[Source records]
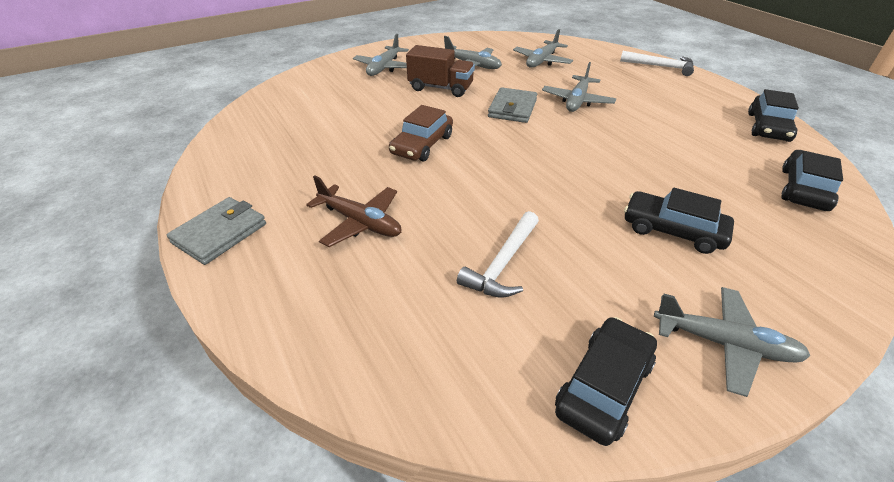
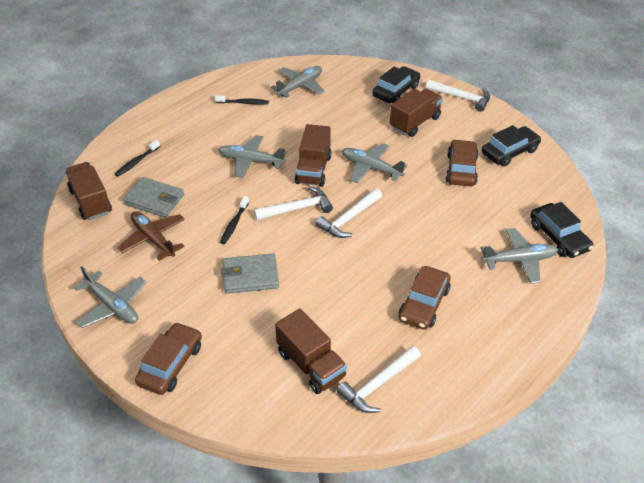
black car: 4 -> 3
black toothbrush: 0 -> 3
brown car: 1 -> 3
brown truck: 1 -> 4
white hammer: 2 -> 4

§ What to do
Repeat the data exactly in full, omitting its pictures.

§ Solved problem
black car: 4 -> 3
black toothbrush: 0 -> 3
brown car: 1 -> 3
brown truck: 1 -> 4
white hammer: 2 -> 4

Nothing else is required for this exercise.